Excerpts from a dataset
┏━━

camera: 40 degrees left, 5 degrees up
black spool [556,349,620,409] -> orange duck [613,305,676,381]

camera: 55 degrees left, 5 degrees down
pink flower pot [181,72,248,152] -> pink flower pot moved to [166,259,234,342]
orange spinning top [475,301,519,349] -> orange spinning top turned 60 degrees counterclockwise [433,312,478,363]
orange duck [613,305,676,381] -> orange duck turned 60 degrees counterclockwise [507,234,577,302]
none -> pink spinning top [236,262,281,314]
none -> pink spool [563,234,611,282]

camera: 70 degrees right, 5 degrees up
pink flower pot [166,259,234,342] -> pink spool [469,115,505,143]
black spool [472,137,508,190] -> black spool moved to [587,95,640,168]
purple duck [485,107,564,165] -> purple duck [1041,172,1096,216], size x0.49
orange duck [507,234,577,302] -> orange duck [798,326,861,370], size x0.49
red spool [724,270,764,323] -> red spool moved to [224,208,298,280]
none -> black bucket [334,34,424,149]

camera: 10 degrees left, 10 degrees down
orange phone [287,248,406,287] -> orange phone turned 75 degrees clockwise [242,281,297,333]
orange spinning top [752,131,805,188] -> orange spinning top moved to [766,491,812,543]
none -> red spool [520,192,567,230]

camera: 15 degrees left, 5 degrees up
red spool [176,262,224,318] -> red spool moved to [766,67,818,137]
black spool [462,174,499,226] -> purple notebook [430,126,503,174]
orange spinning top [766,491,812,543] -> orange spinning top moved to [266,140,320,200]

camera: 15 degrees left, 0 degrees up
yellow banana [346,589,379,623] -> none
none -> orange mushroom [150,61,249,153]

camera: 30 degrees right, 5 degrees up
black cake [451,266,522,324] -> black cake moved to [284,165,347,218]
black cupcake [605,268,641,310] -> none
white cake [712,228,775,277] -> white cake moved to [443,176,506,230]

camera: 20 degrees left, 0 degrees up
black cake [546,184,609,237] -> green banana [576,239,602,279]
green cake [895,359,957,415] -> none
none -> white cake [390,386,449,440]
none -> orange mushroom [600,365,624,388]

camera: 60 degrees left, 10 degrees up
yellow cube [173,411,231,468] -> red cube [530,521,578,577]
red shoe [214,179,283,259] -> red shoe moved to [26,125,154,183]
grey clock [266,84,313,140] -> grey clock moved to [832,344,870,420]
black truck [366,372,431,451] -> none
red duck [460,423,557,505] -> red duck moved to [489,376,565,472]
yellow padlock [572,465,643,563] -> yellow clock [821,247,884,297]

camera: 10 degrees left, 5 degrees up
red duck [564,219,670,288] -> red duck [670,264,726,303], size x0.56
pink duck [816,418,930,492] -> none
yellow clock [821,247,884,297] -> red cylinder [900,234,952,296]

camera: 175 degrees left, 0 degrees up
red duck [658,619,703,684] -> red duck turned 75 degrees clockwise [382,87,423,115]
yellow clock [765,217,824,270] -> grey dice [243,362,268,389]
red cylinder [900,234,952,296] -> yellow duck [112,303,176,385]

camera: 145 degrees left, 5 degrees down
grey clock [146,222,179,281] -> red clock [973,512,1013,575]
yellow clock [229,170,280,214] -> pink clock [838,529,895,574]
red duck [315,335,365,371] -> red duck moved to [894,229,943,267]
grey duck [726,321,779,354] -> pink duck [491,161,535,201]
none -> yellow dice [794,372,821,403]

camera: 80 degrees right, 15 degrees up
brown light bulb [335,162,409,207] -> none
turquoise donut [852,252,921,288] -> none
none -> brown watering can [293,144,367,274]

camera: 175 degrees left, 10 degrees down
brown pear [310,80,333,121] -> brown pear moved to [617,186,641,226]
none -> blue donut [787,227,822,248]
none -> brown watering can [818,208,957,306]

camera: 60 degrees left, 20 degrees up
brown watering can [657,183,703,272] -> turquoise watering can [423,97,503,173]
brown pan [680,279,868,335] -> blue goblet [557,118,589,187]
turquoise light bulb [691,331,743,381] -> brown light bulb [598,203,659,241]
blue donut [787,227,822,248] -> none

┗━━

### [Activity]
Every record must be repeated precisely and in full.

### [Final answer]
camera: 40 degrees left, 5 degrees up
black spool [556,349,620,409] -> orange duck [613,305,676,381]

camera: 55 degrees left, 5 degrees down
pink flower pot [181,72,248,152] -> pink flower pot moved to [166,259,234,342]
orange spinning top [475,301,519,349] -> orange spinning top turned 60 degrees counterclockwise [433,312,478,363]
orange duck [613,305,676,381] -> orange duck turned 60 degrees counterclockwise [507,234,577,302]
none -> pink spinning top [236,262,281,314]
none -> pink spool [563,234,611,282]

camera: 70 degrees right, 5 degrees up
pink flower pot [166,259,234,342] -> pink spool [469,115,505,143]
black spool [472,137,508,190] -> black spool moved to [587,95,640,168]
purple duck [485,107,564,165] -> purple duck [1041,172,1096,216], size x0.49
orange duck [507,234,577,302] -> orange duck [798,326,861,370], size x0.49
red spool [724,270,764,323] -> red spool moved to [224,208,298,280]
none -> black bucket [334,34,424,149]

camera: 10 degrees left, 10 degrees down
orange phone [287,248,406,287] -> orange phone turned 75 degrees clockwise [242,281,297,333]
orange spinning top [752,131,805,188] -> orange spinning top moved to [766,491,812,543]
none -> red spool [520,192,567,230]

camera: 15 degrees left, 5 degrees up
red spool [176,262,224,318] -> red spool moved to [766,67,818,137]
black spool [462,174,499,226] -> purple notebook [430,126,503,174]
orange spinning top [766,491,812,543] -> orange spinning top moved to [266,140,320,200]

camera: 15 degrees left, 0 degrees up
yellow banana [346,589,379,623] -> none
none -> orange mushroom [150,61,249,153]

camera: 30 degrees right, 5 degrees up
black cake [451,266,522,324] -> black cake moved to [284,165,347,218]
black cupcake [605,268,641,310] -> none
white cake [712,228,775,277] -> white cake moved to [443,176,506,230]

camera: 20 degrees left, 0 degrees up
black cake [546,184,609,237] -> green banana [576,239,602,279]
green cake [895,359,957,415] -> none
none -> white cake [390,386,449,440]
none -> orange mushroom [600,365,624,388]

camera: 60 degrees left, 10 degrees up
yellow cube [173,411,231,468] -> red cube [530,521,578,577]
red shoe [214,179,283,259] -> red shoe moved to [26,125,154,183]
grey clock [266,84,313,140] -> grey clock moved to [832,344,870,420]
black truck [366,372,431,451] -> none
red duck [460,423,557,505] -> red duck moved to [489,376,565,472]
yellow padlock [572,465,643,563] -> yellow clock [821,247,884,297]

camera: 10 degrees left, 5 degrees up
red duck [564,219,670,288] -> red duck [670,264,726,303], size x0.56
pink duck [816,418,930,492] -> none
yellow clock [821,247,884,297] -> red cylinder [900,234,952,296]

camera: 175 degrees left, 0 degrees up
red duck [658,619,703,684] -> red duck turned 75 degrees clockwise [382,87,423,115]
yellow clock [765,217,824,270] -> grey dice [243,362,268,389]
red cylinder [900,234,952,296] -> yellow duck [112,303,176,385]

camera: 145 degrees left, 5 degrees down
grey clock [146,222,179,281] -> red clock [973,512,1013,575]
yellow clock [229,170,280,214] -> pink clock [838,529,895,574]
red duck [315,335,365,371] -> red duck moved to [894,229,943,267]
grey duck [726,321,779,354] -> pink duck [491,161,535,201]
none -> yellow dice [794,372,821,403]

camera: 80 degrees right, 15 degrees up
brown light bulb [335,162,409,207] -> none
turquoise donut [852,252,921,288] -> none
none -> brown watering can [293,144,367,274]

camera: 175 degrees left, 10 degrees down
brown pear [310,80,333,121] -> brown pear moved to [617,186,641,226]
none -> blue donut [787,227,822,248]
none -> brown watering can [818,208,957,306]

camera: 60 degrees left, 20 degrees up
brown watering can [657,183,703,272] -> turquoise watering can [423,97,503,173]
brown pan [680,279,868,335] -> blue goblet [557,118,589,187]
turquoise light bulb [691,331,743,381] -> brown light bulb [598,203,659,241]
blue donut [787,227,822,248] -> none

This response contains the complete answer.